╔══
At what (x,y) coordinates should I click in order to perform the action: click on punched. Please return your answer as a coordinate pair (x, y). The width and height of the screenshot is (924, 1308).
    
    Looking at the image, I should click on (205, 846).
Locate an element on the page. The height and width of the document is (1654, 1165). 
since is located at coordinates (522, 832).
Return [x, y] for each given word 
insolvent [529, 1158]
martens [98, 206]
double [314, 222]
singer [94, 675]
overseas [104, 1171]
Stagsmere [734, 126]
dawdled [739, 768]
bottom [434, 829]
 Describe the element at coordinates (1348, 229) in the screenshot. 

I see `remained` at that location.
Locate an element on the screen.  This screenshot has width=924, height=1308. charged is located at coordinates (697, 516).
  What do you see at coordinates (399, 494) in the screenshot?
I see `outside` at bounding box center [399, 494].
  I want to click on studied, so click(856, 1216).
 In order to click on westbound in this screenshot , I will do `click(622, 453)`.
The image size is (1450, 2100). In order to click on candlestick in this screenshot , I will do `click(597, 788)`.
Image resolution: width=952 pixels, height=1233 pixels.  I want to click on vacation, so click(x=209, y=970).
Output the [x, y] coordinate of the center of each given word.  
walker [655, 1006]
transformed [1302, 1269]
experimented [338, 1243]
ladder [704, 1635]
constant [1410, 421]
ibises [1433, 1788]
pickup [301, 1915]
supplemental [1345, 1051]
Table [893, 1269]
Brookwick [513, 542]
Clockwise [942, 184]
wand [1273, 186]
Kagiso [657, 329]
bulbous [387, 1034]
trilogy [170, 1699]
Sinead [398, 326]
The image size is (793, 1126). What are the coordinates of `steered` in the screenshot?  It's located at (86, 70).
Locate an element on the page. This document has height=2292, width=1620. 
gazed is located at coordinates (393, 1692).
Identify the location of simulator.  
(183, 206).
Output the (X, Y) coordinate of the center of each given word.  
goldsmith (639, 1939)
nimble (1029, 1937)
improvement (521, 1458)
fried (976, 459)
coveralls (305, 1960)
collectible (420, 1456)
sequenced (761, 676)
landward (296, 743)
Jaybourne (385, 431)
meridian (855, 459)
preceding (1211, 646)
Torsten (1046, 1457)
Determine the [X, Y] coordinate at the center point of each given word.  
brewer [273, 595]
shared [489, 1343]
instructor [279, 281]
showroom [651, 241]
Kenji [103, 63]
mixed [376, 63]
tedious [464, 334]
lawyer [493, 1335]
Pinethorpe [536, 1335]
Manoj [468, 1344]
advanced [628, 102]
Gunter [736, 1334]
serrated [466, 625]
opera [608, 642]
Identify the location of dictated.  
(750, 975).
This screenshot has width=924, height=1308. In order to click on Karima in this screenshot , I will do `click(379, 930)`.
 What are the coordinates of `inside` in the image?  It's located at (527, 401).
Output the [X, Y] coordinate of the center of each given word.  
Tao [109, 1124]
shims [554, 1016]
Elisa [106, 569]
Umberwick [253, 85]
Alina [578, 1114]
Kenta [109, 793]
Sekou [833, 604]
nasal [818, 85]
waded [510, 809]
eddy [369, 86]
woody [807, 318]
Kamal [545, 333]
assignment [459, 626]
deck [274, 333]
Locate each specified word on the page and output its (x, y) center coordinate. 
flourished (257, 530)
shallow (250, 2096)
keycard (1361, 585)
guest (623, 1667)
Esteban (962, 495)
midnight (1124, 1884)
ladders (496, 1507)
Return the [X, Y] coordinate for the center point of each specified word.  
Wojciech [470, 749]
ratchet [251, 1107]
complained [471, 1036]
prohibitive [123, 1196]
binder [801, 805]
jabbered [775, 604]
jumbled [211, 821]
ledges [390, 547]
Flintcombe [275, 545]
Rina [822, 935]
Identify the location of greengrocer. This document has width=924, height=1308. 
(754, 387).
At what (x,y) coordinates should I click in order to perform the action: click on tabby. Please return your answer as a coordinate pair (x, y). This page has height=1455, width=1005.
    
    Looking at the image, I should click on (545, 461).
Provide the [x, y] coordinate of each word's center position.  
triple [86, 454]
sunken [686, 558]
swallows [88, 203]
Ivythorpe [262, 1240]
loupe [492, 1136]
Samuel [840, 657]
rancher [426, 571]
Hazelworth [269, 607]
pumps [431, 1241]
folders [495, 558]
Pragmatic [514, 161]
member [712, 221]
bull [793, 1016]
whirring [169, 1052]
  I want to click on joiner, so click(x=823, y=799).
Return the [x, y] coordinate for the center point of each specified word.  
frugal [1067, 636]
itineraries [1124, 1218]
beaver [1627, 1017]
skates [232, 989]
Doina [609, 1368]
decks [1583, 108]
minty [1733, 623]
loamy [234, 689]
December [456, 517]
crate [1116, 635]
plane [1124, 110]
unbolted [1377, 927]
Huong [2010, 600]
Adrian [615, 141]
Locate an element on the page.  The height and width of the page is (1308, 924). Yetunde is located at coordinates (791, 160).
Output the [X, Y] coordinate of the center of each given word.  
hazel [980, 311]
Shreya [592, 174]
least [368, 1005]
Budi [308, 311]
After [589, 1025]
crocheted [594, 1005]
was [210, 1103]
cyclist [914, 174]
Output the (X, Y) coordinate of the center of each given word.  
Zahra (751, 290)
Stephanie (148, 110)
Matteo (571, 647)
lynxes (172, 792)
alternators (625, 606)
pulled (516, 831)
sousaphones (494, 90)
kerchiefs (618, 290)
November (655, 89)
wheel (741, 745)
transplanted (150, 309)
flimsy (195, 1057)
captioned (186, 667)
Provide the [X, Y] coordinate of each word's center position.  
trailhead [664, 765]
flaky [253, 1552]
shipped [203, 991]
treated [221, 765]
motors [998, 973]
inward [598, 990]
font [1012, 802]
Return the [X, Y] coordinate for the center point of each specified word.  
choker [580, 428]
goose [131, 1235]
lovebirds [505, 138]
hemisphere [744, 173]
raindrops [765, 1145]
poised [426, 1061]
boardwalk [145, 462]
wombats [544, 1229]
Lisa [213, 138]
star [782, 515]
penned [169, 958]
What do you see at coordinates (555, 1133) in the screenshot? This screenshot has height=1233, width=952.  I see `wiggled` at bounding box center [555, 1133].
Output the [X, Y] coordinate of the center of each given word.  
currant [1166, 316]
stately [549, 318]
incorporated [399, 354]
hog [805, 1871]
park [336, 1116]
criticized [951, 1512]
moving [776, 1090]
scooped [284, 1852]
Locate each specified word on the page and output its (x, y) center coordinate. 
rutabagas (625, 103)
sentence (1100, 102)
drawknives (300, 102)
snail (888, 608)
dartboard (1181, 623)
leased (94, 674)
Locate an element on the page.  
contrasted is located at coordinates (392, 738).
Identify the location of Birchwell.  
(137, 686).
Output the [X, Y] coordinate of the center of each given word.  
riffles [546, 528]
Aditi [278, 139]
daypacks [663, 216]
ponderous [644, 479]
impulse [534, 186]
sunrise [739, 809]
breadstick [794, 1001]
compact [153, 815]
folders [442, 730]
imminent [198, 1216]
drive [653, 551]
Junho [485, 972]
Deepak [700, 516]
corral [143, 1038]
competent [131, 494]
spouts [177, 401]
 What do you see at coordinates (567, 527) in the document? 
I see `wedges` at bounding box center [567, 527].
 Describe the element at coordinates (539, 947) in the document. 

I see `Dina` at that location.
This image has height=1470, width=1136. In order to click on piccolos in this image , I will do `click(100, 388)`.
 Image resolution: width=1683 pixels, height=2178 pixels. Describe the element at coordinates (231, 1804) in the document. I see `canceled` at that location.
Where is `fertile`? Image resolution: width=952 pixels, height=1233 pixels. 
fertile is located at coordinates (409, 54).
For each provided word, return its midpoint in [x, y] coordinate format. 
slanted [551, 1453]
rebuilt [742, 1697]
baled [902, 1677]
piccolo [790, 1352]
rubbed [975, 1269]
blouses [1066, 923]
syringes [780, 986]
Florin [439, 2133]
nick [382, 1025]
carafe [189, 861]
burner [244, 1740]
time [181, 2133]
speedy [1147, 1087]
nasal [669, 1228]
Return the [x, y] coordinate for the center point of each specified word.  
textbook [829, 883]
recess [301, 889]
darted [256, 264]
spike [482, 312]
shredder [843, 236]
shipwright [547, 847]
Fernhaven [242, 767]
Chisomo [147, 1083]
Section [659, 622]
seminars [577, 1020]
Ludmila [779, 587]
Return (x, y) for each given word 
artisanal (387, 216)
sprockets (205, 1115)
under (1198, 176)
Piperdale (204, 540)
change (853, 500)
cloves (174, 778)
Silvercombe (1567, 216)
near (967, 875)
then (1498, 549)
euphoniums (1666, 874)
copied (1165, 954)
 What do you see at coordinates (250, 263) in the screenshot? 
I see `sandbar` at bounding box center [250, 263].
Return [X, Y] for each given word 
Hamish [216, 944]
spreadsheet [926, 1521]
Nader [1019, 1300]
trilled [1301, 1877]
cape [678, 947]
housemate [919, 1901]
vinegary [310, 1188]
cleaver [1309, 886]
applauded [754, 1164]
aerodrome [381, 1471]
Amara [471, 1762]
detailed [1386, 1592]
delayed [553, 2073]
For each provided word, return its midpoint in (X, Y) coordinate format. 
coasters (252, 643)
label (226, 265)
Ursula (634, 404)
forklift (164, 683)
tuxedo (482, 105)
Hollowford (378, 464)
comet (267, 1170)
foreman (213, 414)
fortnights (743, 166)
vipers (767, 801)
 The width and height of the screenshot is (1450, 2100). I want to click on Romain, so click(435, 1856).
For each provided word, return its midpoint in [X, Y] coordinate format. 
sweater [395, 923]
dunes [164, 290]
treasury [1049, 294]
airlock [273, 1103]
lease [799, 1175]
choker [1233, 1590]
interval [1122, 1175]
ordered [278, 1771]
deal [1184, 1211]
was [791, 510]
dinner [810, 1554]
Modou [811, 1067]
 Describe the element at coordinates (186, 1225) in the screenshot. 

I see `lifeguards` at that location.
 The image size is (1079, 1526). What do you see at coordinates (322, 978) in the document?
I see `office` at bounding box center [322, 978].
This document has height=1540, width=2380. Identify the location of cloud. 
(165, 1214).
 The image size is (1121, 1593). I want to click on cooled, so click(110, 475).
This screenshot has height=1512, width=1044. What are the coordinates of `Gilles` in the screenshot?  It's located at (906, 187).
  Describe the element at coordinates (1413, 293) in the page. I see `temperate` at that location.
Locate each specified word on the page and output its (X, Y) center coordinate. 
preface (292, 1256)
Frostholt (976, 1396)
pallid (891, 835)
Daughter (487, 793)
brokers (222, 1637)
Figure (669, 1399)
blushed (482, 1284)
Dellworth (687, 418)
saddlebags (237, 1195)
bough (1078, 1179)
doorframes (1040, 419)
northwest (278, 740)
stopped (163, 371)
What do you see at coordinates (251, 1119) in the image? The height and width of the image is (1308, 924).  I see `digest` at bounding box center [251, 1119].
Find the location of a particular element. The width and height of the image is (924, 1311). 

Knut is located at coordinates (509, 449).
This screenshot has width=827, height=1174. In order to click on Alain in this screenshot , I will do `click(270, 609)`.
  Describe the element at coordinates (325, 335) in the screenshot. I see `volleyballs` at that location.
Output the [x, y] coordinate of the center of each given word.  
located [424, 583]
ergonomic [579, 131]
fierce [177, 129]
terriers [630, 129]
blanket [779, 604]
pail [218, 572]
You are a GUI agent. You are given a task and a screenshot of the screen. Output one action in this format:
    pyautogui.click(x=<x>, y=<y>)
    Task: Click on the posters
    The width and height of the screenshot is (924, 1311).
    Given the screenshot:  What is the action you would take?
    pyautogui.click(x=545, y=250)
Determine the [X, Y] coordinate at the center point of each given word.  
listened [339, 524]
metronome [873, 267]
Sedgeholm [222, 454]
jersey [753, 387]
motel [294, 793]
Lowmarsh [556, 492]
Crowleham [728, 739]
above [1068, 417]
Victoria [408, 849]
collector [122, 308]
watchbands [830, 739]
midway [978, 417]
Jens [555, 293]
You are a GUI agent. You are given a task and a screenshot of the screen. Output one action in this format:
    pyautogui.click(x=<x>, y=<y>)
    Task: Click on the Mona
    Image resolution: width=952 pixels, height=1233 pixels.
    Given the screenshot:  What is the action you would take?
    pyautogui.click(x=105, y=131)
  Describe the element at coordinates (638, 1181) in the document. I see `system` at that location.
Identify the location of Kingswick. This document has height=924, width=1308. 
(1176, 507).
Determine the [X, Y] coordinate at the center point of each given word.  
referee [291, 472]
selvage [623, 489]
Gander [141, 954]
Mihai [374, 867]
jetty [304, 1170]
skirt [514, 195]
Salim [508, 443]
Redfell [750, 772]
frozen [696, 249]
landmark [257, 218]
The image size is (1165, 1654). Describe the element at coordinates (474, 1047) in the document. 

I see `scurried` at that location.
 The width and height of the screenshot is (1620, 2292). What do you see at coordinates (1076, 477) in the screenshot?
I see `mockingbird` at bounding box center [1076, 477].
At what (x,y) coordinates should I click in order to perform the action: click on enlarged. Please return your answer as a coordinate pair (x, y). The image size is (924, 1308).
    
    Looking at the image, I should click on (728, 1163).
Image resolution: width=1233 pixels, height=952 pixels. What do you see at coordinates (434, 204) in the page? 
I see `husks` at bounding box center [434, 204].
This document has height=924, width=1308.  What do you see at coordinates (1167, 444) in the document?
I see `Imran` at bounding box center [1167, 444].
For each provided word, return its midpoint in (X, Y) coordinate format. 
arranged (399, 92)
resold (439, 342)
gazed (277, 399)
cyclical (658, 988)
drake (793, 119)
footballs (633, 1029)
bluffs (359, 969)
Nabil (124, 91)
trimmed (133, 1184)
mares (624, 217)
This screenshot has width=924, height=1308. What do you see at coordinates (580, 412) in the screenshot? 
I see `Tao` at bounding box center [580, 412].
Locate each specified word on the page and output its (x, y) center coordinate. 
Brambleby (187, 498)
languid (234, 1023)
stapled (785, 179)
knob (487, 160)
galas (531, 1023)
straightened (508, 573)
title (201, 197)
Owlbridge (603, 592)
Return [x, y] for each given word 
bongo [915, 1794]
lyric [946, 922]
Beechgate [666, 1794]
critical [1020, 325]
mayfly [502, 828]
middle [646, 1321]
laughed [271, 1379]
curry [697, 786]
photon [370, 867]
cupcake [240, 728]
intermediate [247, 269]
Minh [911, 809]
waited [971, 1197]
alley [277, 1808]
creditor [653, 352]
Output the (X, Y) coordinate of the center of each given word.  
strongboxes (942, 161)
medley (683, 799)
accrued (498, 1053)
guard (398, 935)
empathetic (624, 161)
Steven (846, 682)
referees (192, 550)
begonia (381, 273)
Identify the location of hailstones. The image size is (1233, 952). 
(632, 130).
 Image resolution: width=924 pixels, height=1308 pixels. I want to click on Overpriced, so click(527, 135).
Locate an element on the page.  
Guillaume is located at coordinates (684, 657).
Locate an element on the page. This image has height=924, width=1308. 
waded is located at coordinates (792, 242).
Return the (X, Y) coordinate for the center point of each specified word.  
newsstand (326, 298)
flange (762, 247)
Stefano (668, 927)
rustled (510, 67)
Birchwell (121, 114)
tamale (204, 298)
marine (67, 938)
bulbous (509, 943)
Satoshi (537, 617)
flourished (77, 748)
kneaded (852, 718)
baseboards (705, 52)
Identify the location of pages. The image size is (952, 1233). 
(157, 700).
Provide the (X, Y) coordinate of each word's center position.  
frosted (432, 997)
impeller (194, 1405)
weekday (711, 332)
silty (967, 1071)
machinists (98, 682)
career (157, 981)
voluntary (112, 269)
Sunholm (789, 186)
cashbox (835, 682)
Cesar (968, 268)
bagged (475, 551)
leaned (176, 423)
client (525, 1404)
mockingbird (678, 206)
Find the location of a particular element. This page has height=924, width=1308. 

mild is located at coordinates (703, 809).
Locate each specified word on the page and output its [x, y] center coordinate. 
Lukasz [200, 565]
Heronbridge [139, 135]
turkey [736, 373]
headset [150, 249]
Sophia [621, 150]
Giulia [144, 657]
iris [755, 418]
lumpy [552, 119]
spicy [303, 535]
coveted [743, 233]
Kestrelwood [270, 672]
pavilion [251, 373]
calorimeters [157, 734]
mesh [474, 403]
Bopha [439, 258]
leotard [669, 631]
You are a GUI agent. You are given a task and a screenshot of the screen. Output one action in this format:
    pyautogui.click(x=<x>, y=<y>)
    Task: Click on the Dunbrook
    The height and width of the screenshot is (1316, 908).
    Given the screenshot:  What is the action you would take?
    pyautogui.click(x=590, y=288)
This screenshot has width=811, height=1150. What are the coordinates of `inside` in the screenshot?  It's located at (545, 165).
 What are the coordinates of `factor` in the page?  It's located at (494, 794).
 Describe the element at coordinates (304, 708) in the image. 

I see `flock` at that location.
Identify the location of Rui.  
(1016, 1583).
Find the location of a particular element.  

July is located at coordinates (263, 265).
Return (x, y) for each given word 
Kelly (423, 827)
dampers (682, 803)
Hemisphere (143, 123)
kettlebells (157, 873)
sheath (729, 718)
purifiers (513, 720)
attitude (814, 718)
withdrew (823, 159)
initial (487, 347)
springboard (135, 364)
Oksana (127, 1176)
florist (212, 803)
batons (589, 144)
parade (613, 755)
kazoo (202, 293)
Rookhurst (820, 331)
╚══
[Description of the task]
Render the lines of the items from the line with "wheel (741, 745)" to the line with "park [336, 1116]", both included, as a Markdown table with the columns Row and Line, leaving out any blank lines.

[Result of the task]
| Row | Line |
|---|---|
| 1 | wheel (741, 745) |
| 2 | transplanted (150, 309) |
| 3 | flimsy (195, 1057) |
| 4 | captioned (186, 667) |
| 5 | Provide the [X, Y] coordinate of each word's center position.   |
| 6 | trailhead [664, 765] |
| 7 | flaky [253, 1552] |
| 8 | shipped [203, 991] |
| 9 | treated [221, 765] |
| 10 | motors [998, 973] |
| 11 | inward [598, 990] |
| 12 | font [1012, 802] |
| 13 | Return the [X, Y] coordinate for the center point of each specified word.   |
| 14 | choker [580, 428] |
| 15 | goose [131, 1235] |
| 16 | lovebirds [505, 138] |
| 17 | hemisphere [744, 173] |
| 18 | raindrops [765, 1145] |
| 19 | poised [426, 1061] |
| 20 | boardwalk [145, 462] |
| 21 | wombats [544, 1229] |
| 22 | Lisa [213, 138] |
| 23 | star [782, 515] |
| 24 | penned [169, 958] |
| 25 | What do you see at coordinates (555, 1133) in the screenshot? This screenshot has height=1233, width=952.  I see `wiggled` at bounding box center [555, 1133]. |
| 26 | Output the [X, Y] coordinate of the center of each given word.   |
| 27 | currant [1166, 316] |
| 28 | stately [549, 318] |
| 29 | incorporated [399, 354] |
| 30 | hog [805, 1871] |
| 31 | park [336, 1116] |